• **YOUR OBJECTIVE**: Your answer should be every line with the word "tile", copied from the data below.

::: TASK INPUT :::

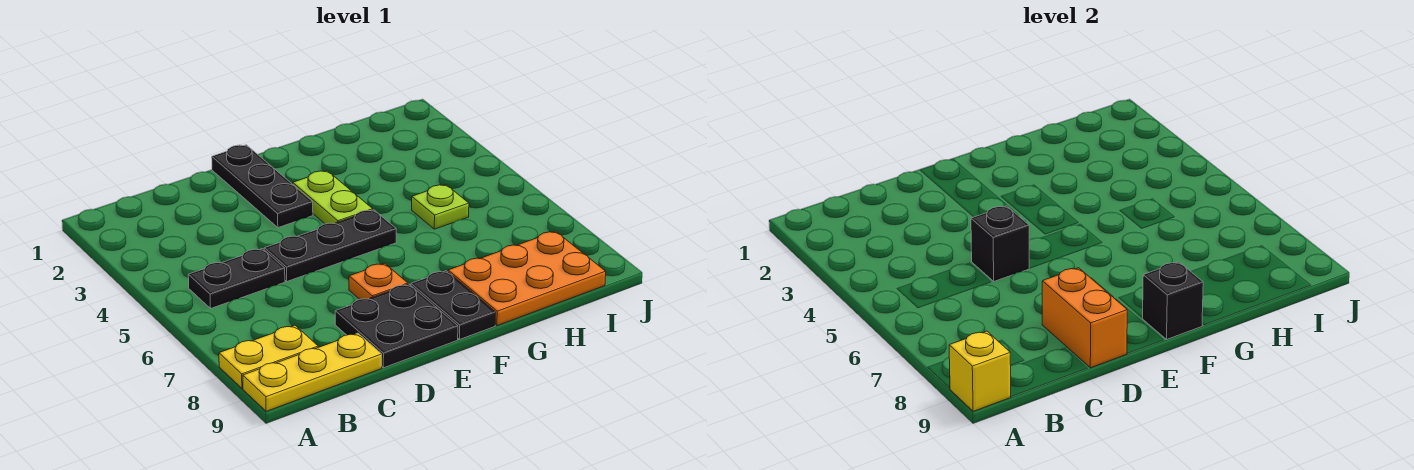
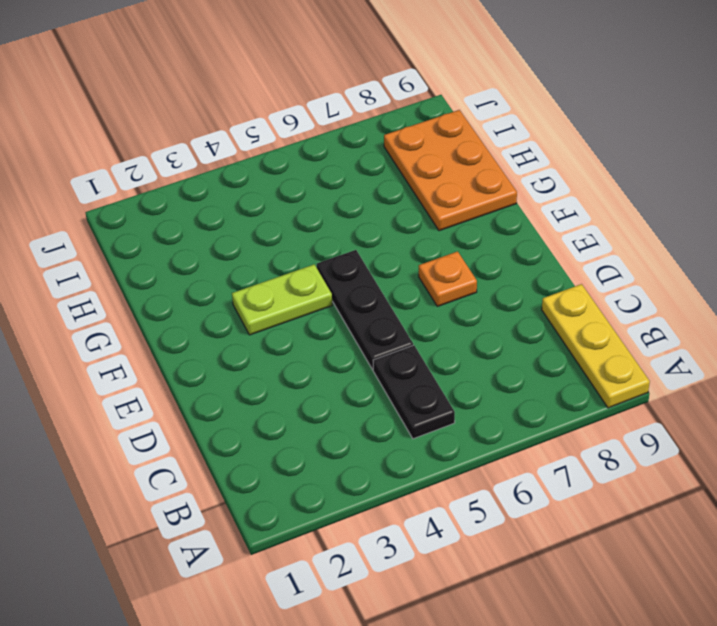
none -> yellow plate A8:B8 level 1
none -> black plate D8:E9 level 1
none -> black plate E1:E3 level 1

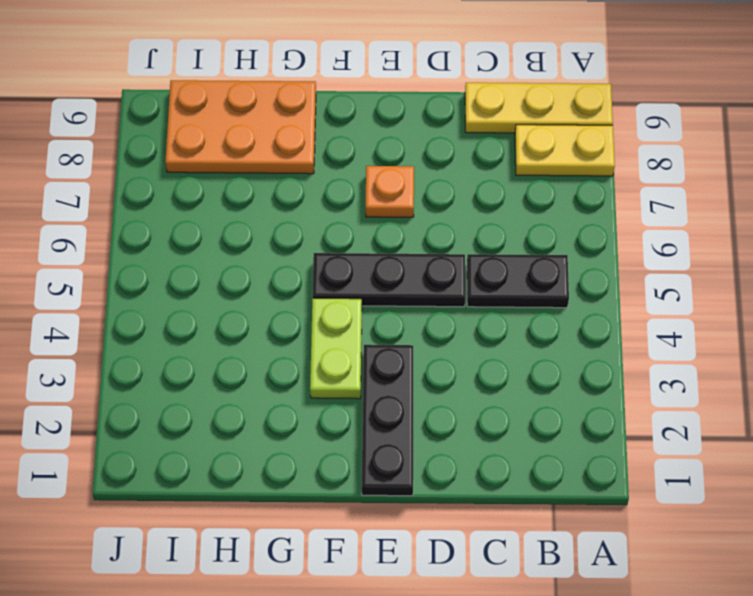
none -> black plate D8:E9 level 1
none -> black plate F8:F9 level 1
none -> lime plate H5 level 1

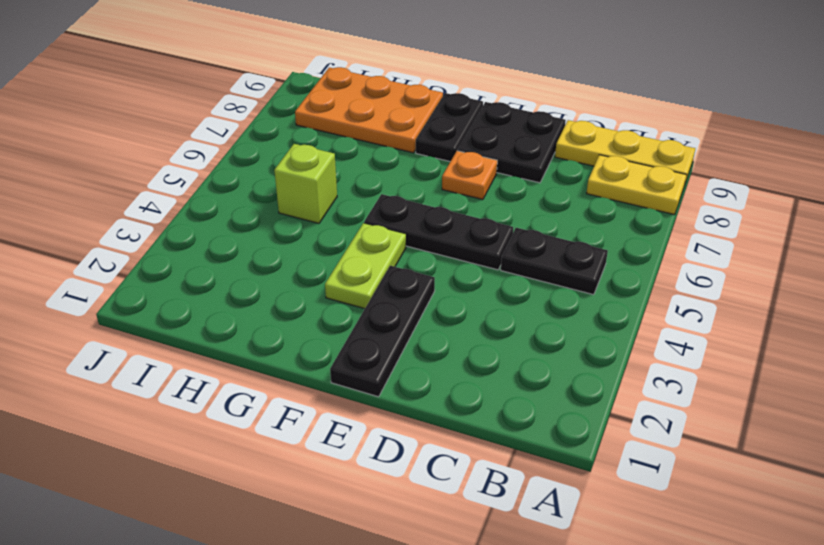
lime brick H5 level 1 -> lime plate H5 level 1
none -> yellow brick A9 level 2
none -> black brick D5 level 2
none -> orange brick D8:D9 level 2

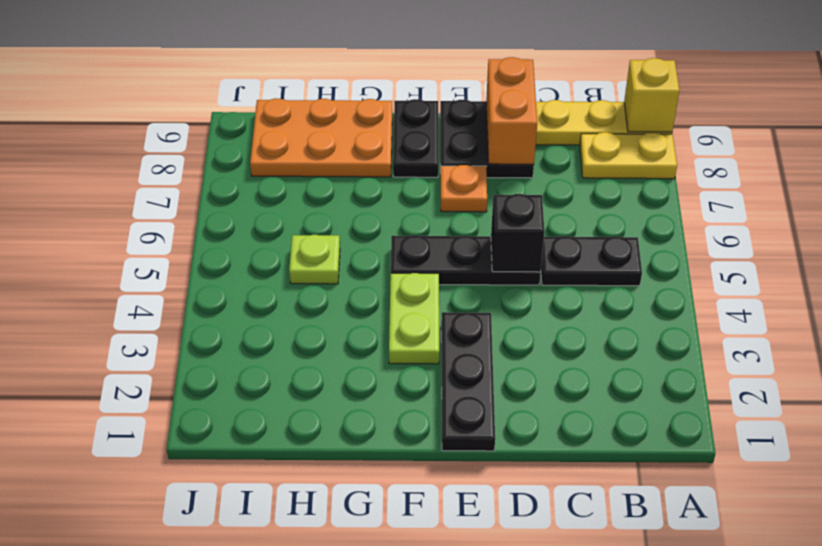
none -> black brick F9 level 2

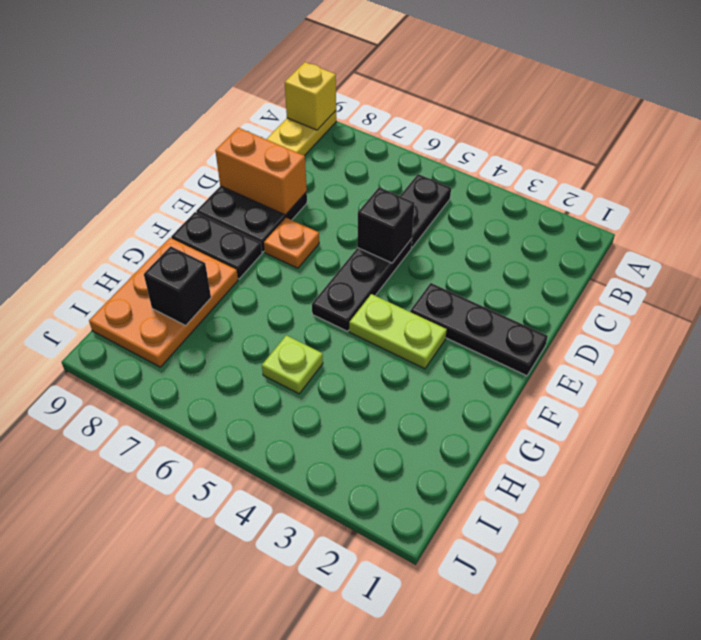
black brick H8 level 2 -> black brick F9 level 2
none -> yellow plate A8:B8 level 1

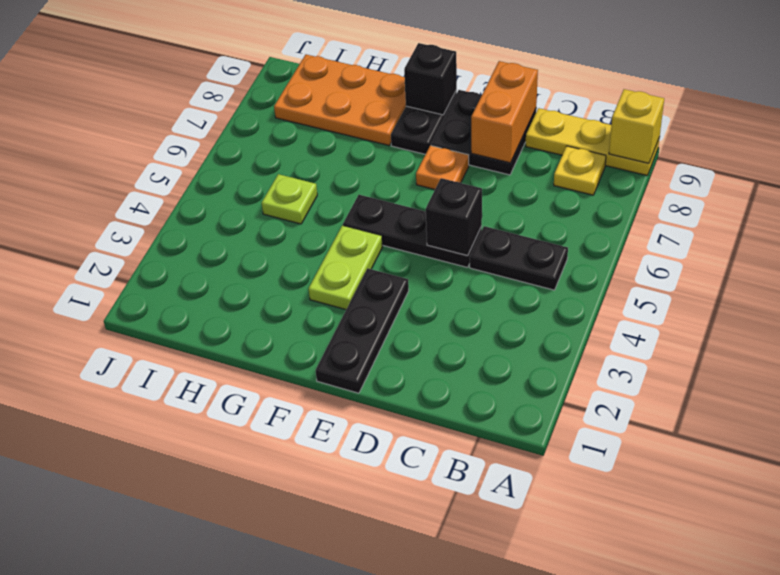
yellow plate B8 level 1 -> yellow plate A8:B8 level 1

:::
::: TASK INPUT :::

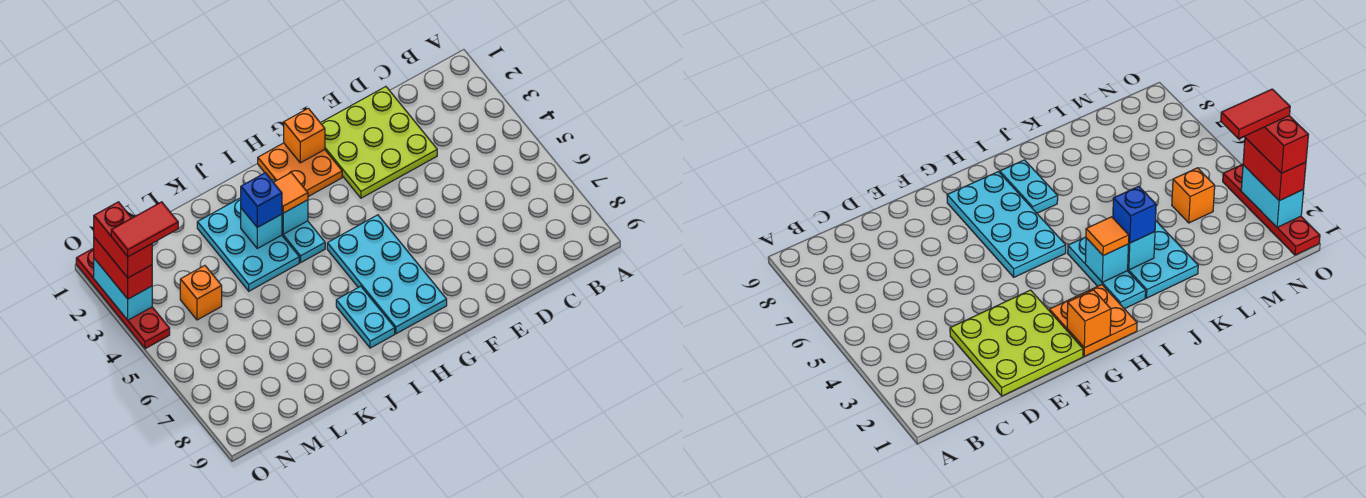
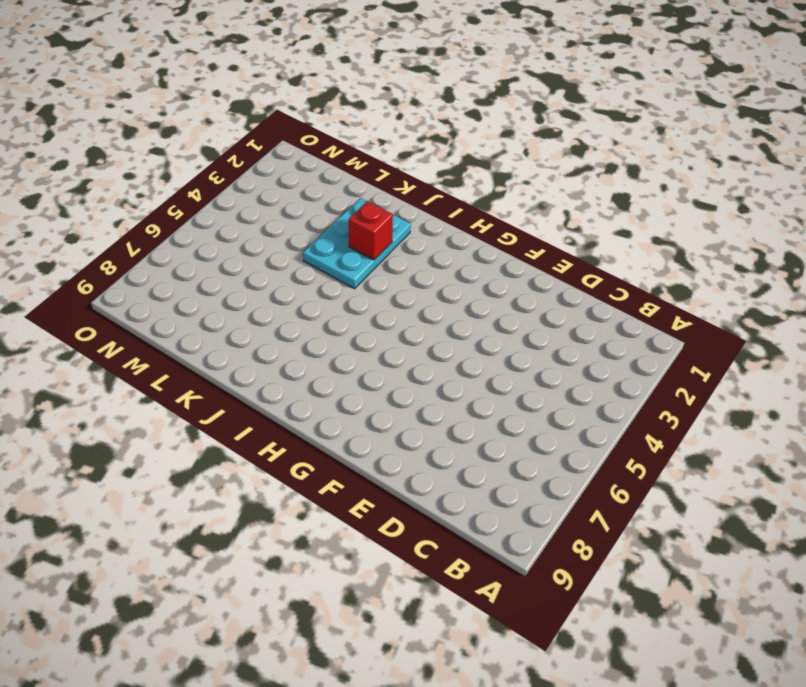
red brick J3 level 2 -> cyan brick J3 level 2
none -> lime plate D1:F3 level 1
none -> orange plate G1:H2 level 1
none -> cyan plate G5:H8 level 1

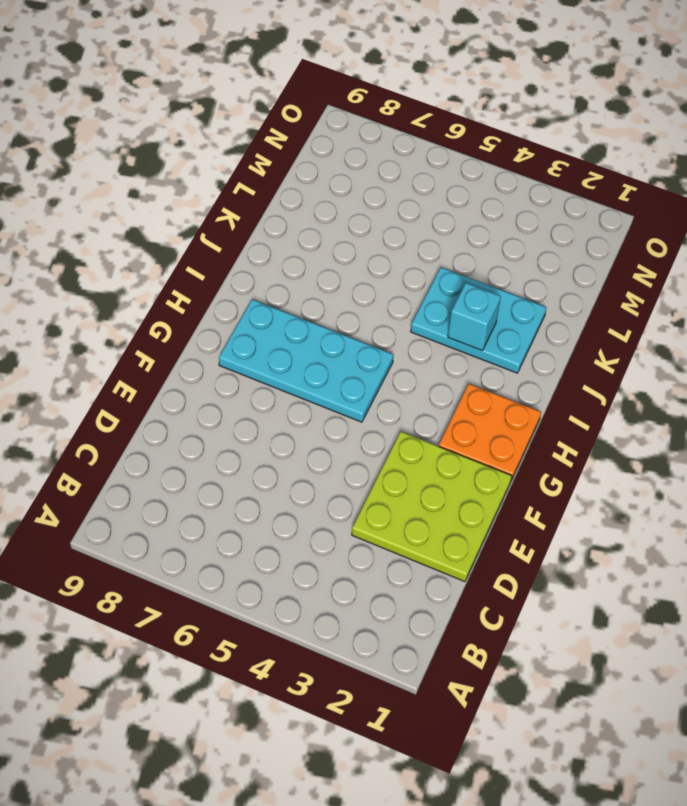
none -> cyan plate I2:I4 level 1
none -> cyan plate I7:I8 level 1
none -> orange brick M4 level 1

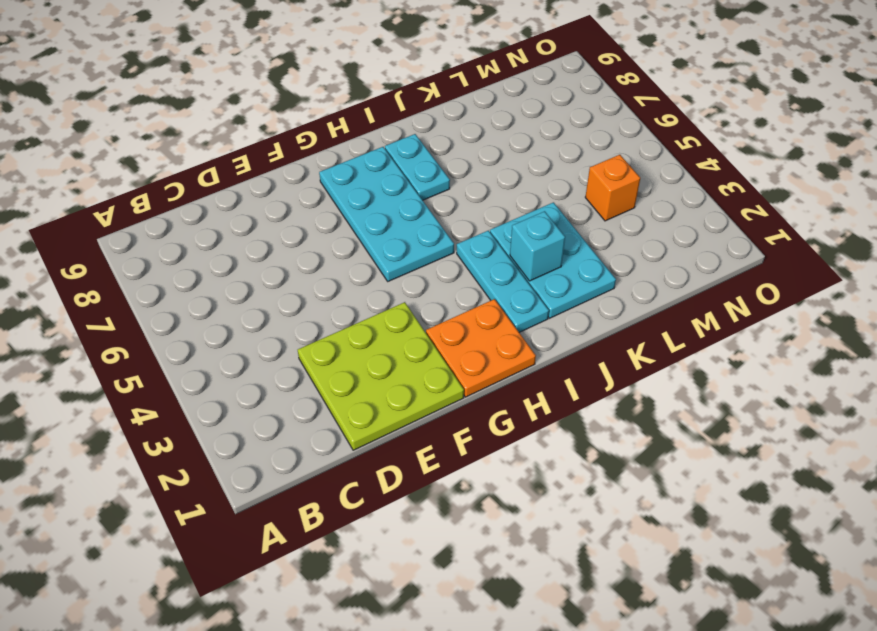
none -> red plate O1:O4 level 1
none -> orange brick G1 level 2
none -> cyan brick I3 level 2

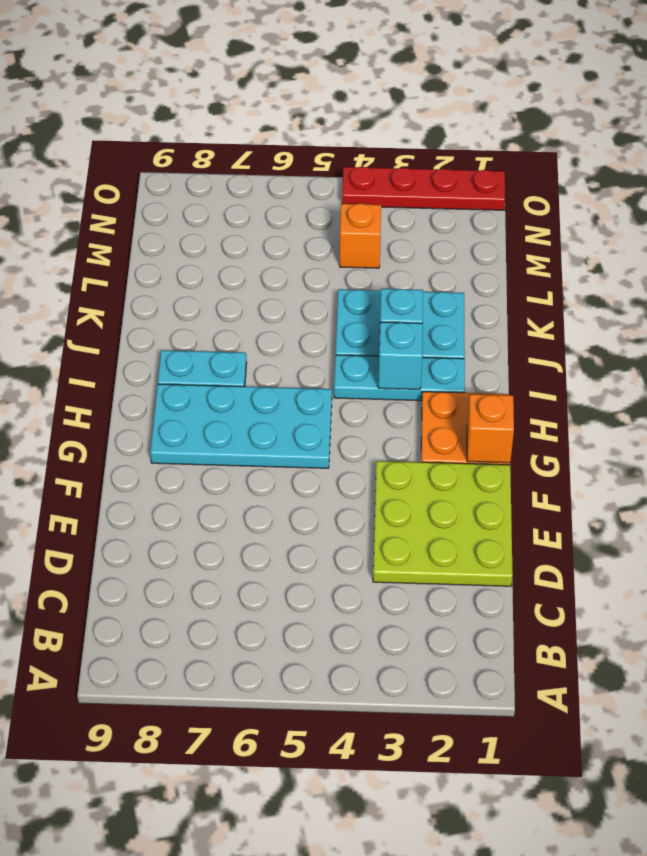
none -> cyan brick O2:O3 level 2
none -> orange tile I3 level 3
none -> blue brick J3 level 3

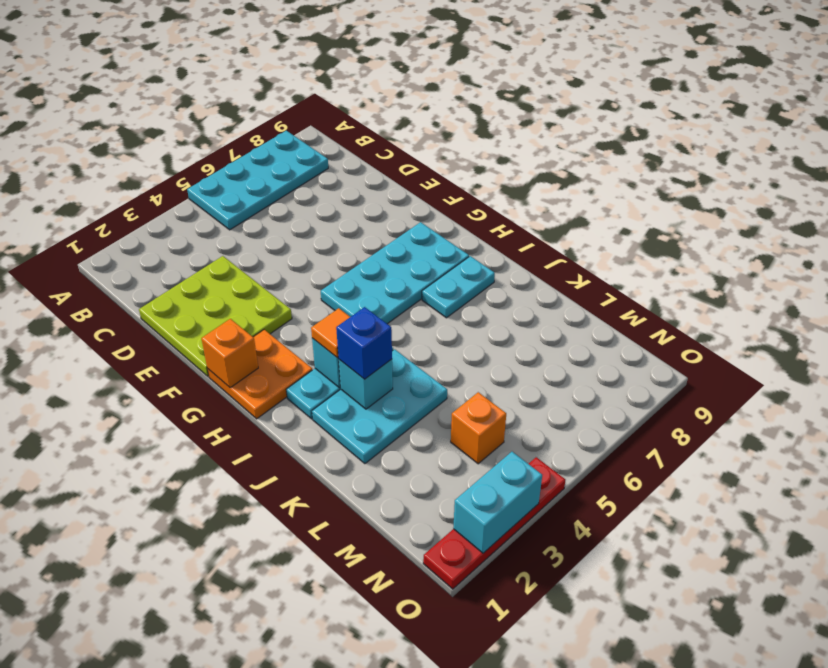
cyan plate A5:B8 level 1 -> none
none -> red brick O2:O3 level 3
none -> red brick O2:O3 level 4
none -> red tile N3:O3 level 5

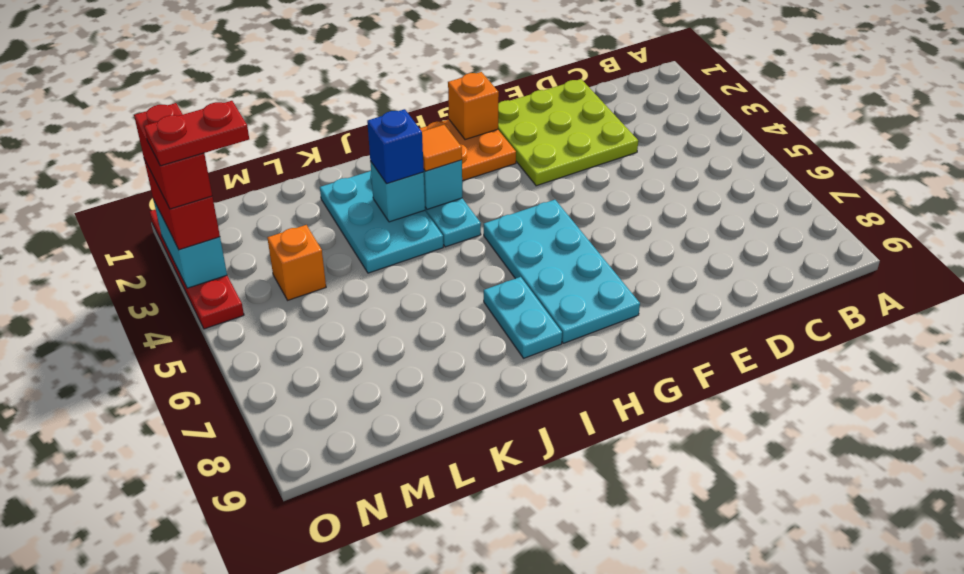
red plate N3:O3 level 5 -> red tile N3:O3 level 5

:::

• **ANSWER SPACE**:
none -> orange tile I3 level 3
none -> red tile N3:O3 level 5
red plate N3:O3 level 5 -> red tile N3:O3 level 5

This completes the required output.